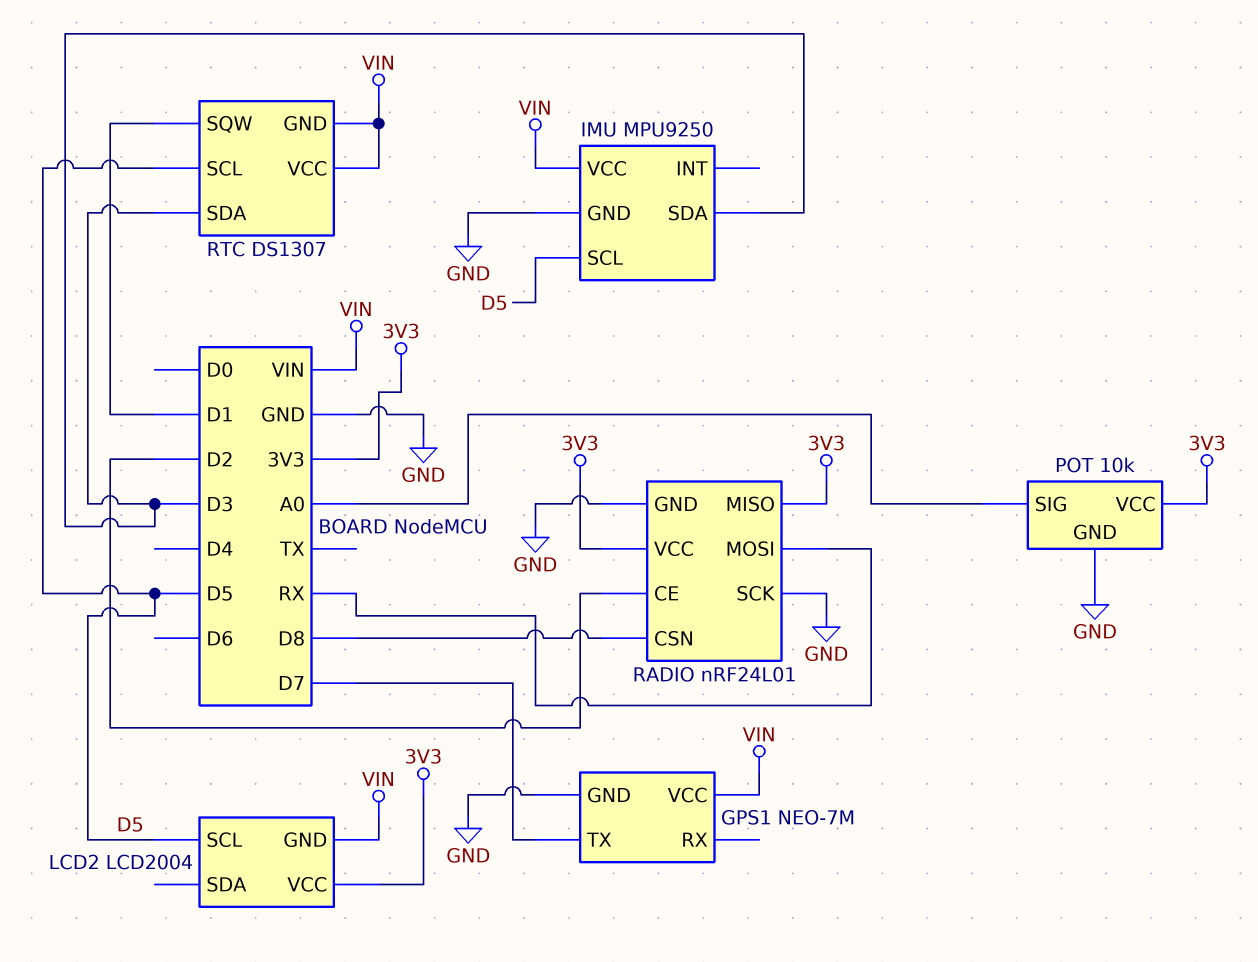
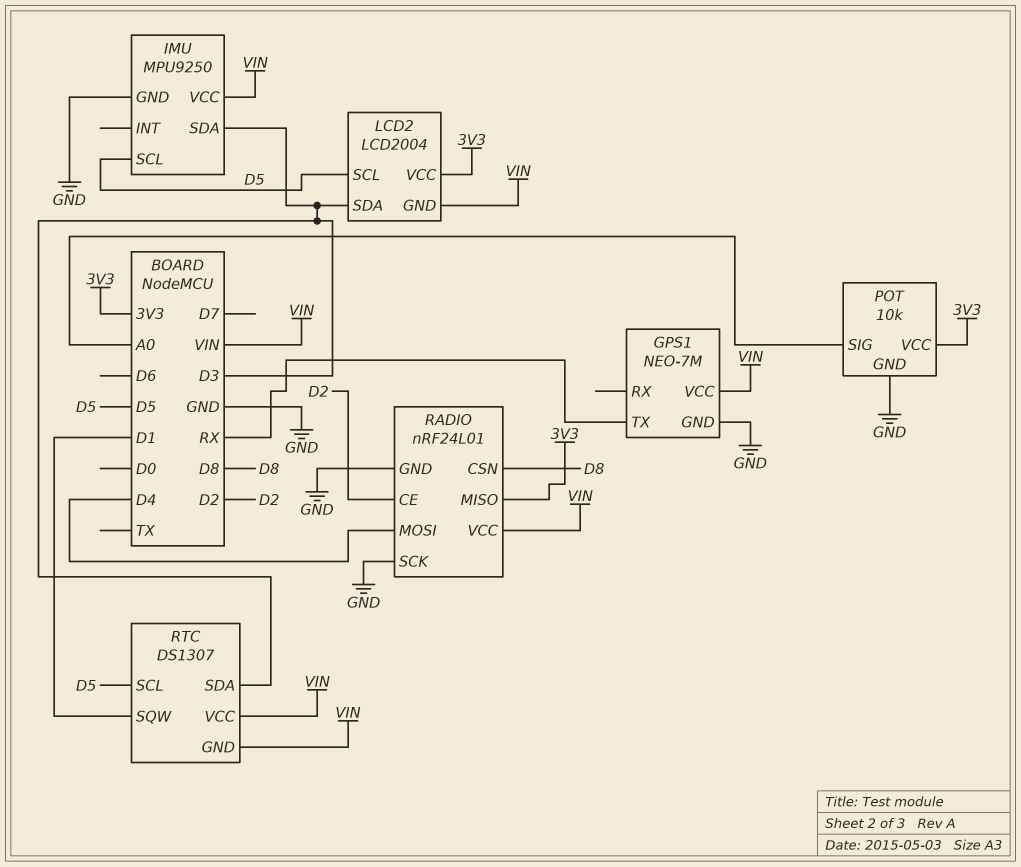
GPS1 pin TX: D7 -> RX
LCD2 pin SDA: none -> D3
RADIO pin MOSI: RX -> D4
RADIO pin VCC: 3V3 -> VIN

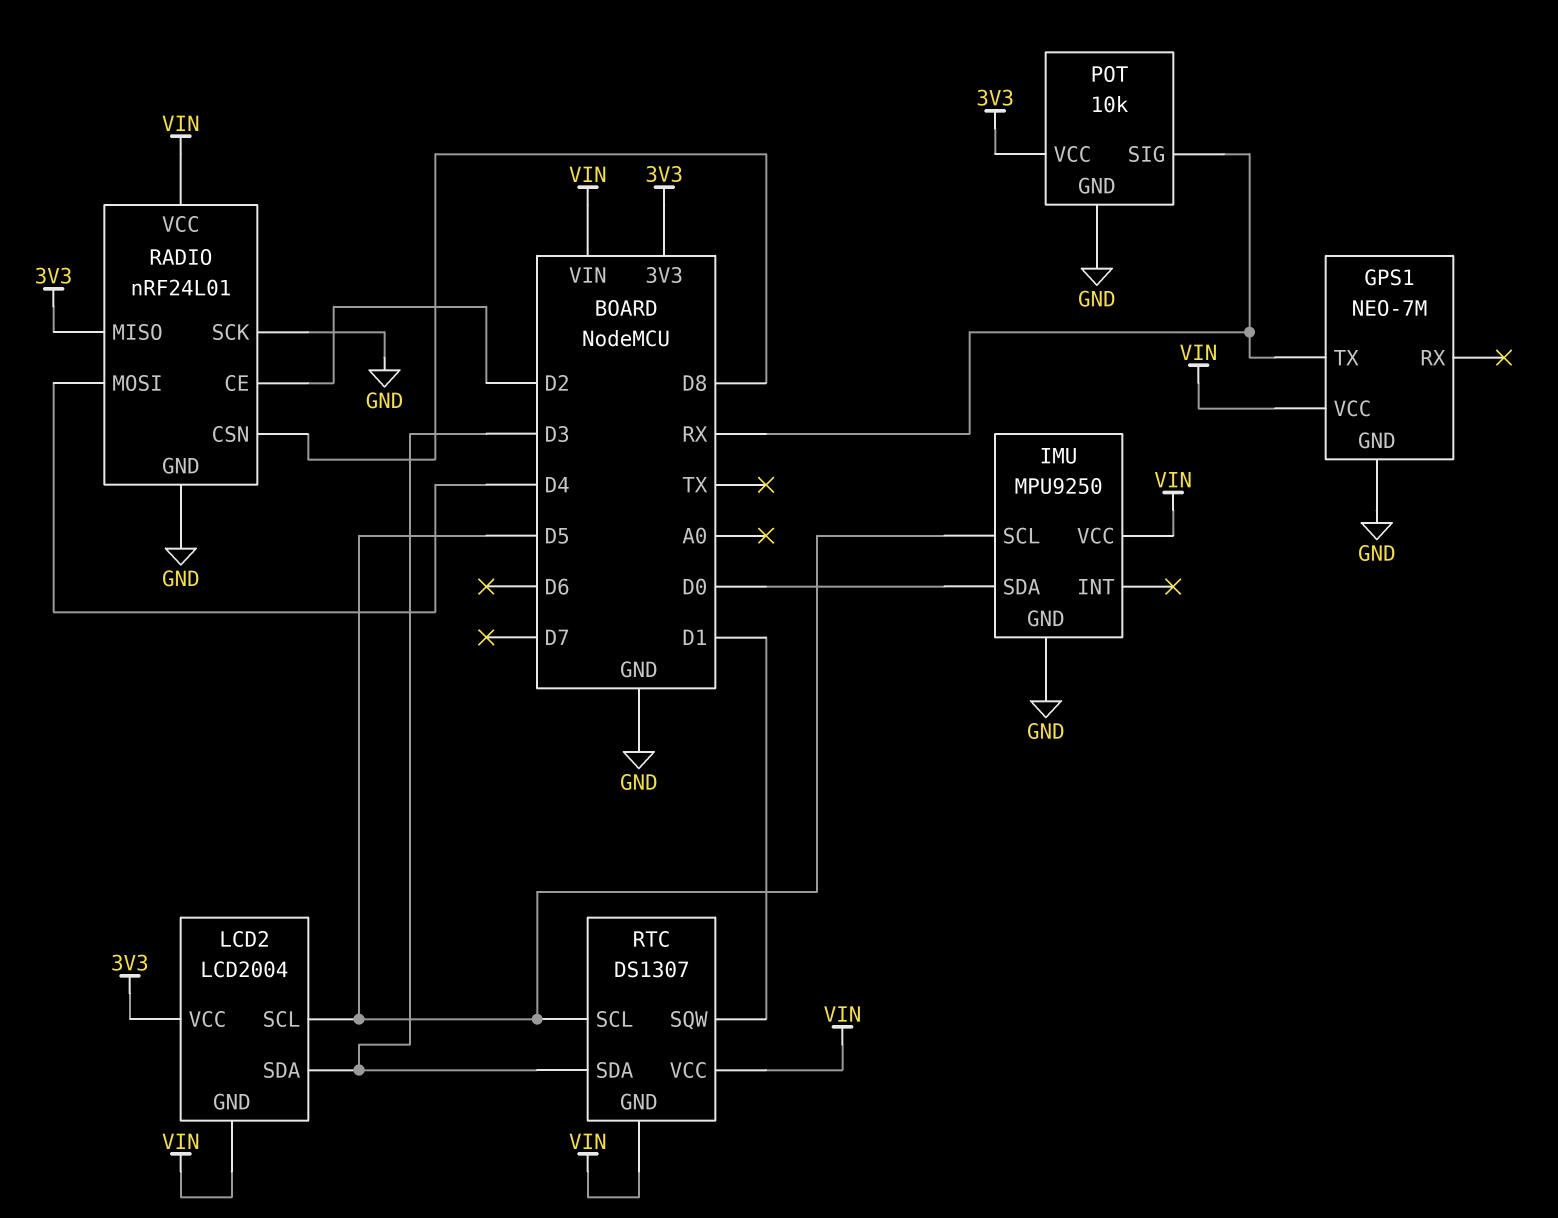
IMU pin SDA: D3 -> D0
POT pin SIG: A0 -> RX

....................

All lines in the records with the string "RADIO" should be copied out.

### Solution:
RADIO pin MOSI: RX -> D4
RADIO pin VCC: 3V3 -> VIN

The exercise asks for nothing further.